[EXERCISE DIRECTIONS] Go through the following data and transcribe exactly the stretch of lines from the one holding "D1: schottky (A" to the one holding "U6 pin IN-: AGND -> W10", both included.
*** Opening of DATA UNDER STUDY ***
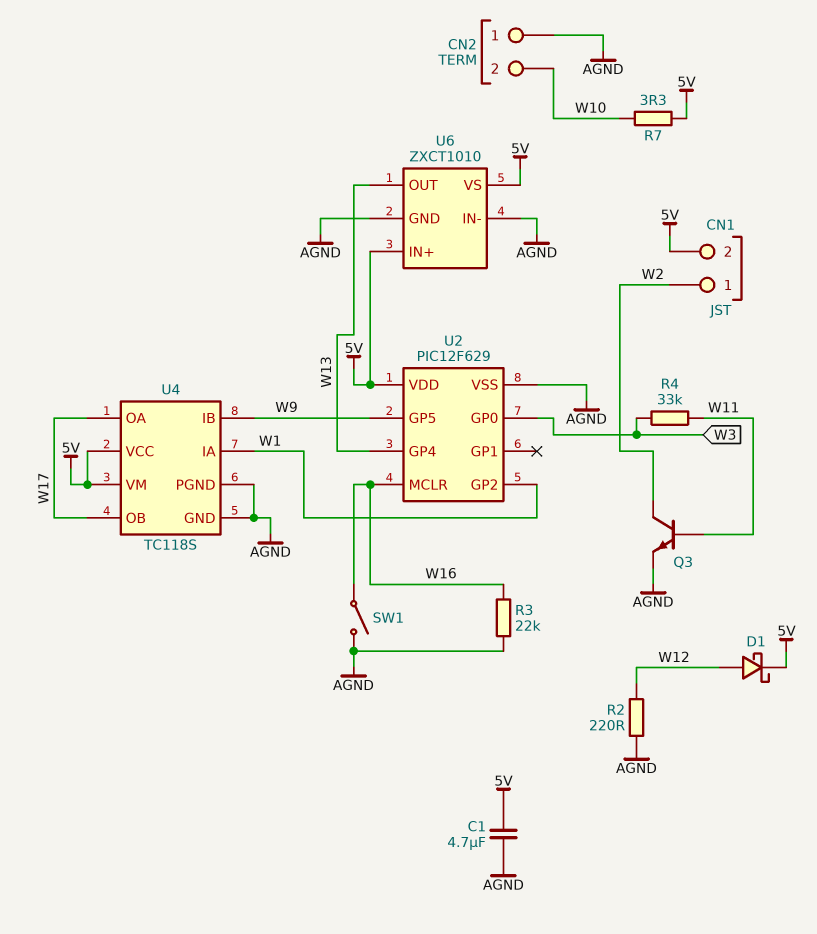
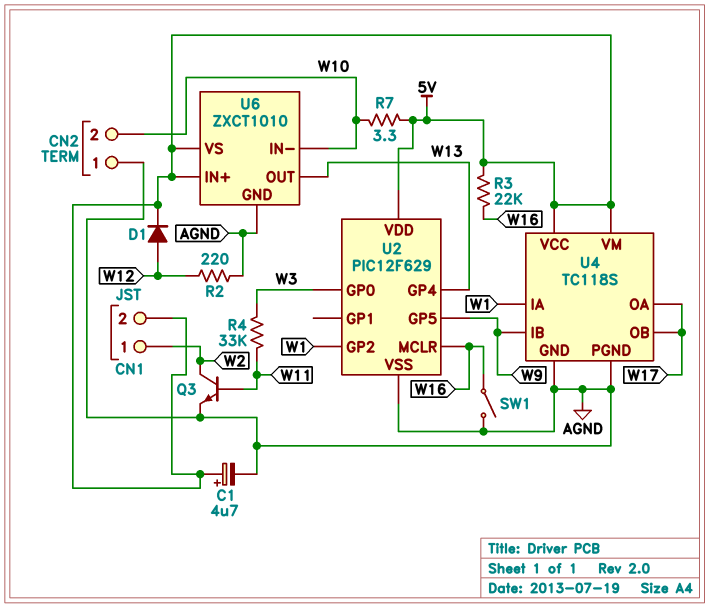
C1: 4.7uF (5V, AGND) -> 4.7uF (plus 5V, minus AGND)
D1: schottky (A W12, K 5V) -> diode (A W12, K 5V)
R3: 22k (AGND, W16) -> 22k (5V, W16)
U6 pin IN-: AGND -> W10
*** Close of DATA UNDER STUDY ***
*** Opening of DATA UNDER STUDY ***
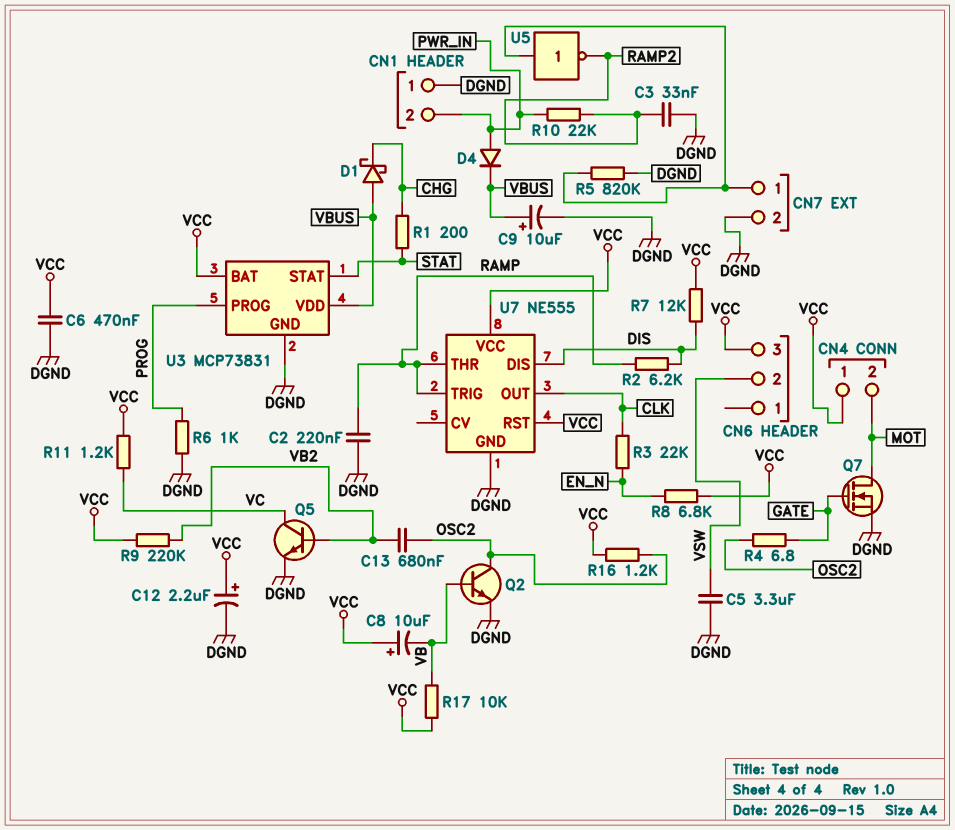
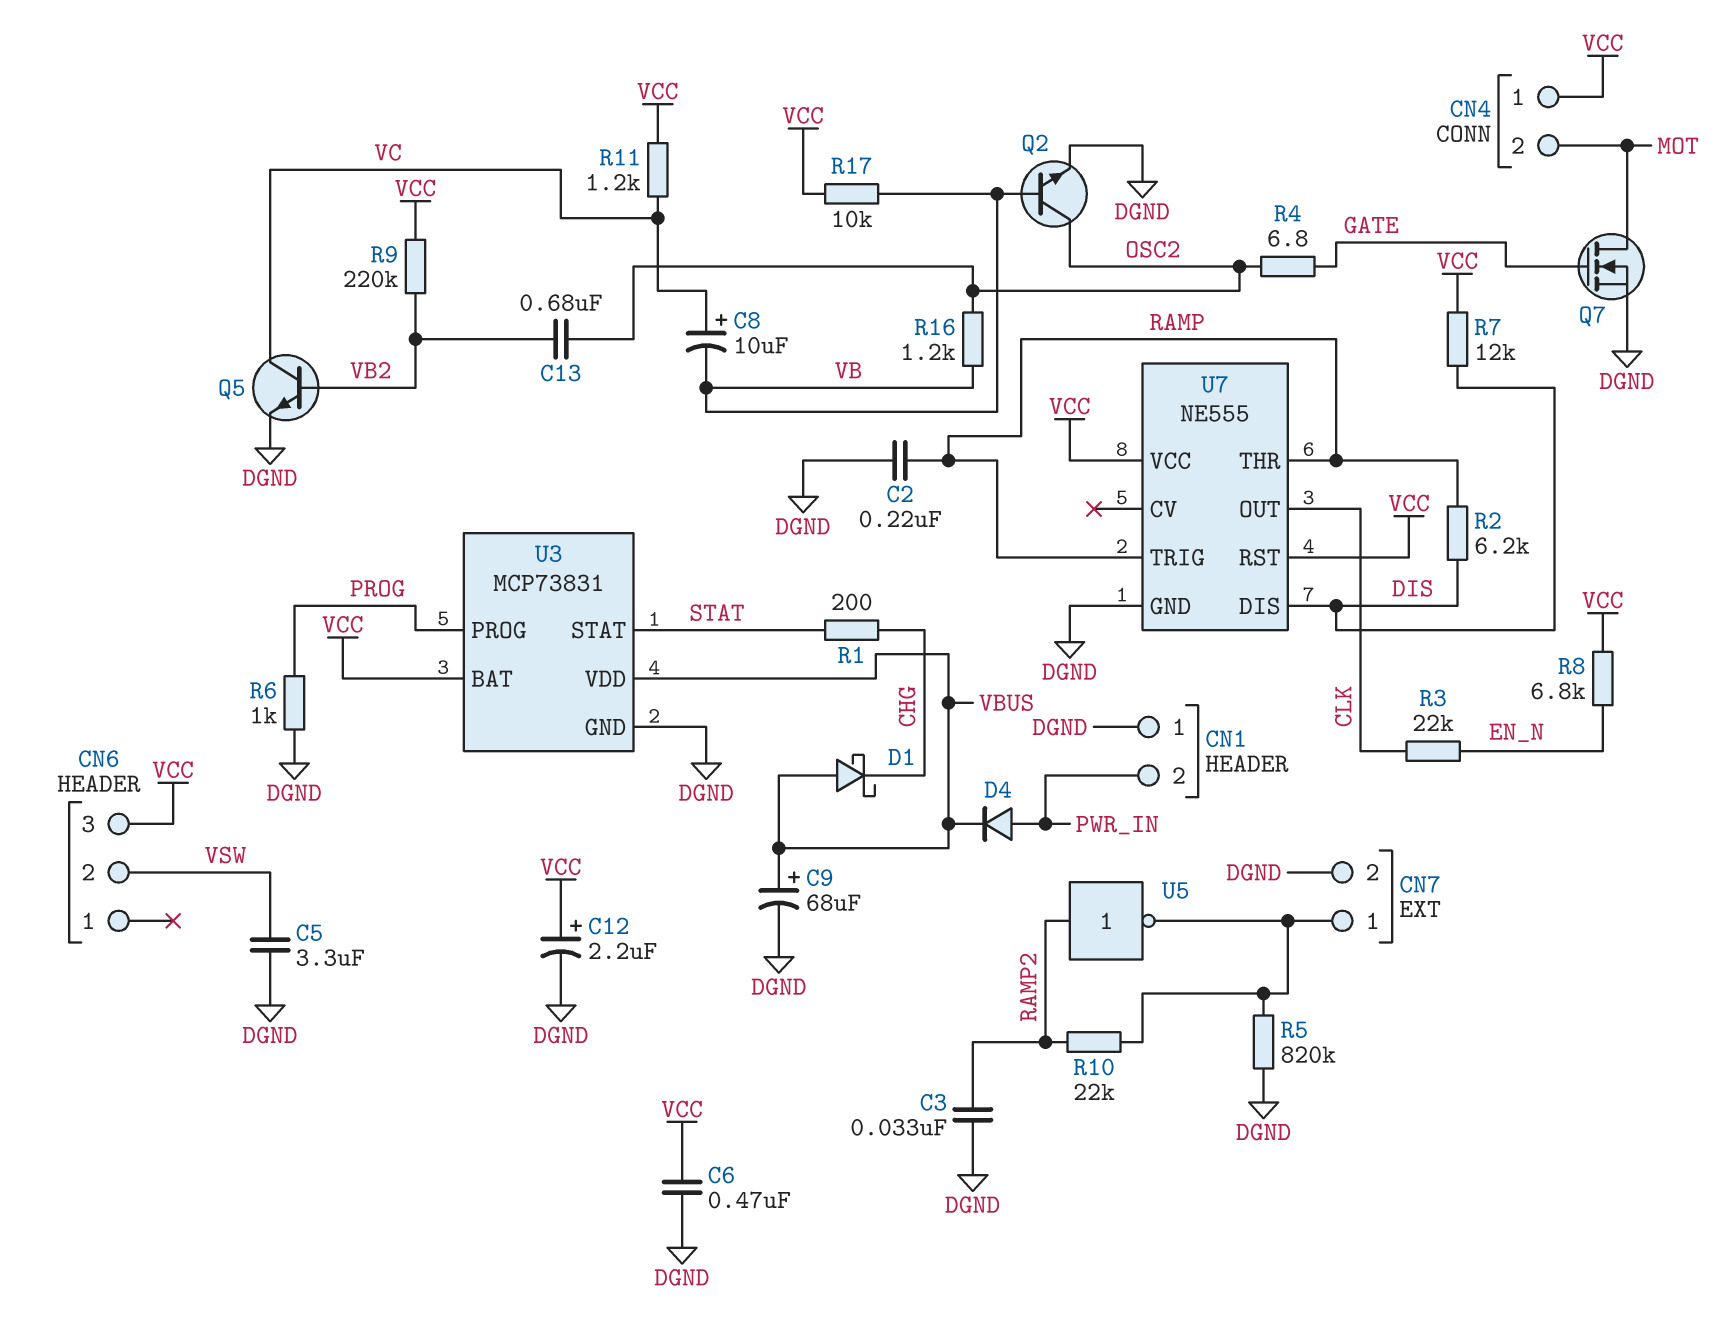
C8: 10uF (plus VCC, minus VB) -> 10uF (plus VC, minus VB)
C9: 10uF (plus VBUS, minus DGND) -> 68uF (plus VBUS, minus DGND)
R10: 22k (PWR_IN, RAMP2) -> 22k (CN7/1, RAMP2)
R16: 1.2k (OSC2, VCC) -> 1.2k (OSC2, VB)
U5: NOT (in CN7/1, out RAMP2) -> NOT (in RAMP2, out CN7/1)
*** Close of DATA UNDER STUDY ***
[ANSWER FOR THE TASK]
D1: schottky (A W12, K 5V) -> diode (A W12, K 5V)
R3: 22k (AGND, W16) -> 22k (5V, W16)
U6 pin IN-: AGND -> W10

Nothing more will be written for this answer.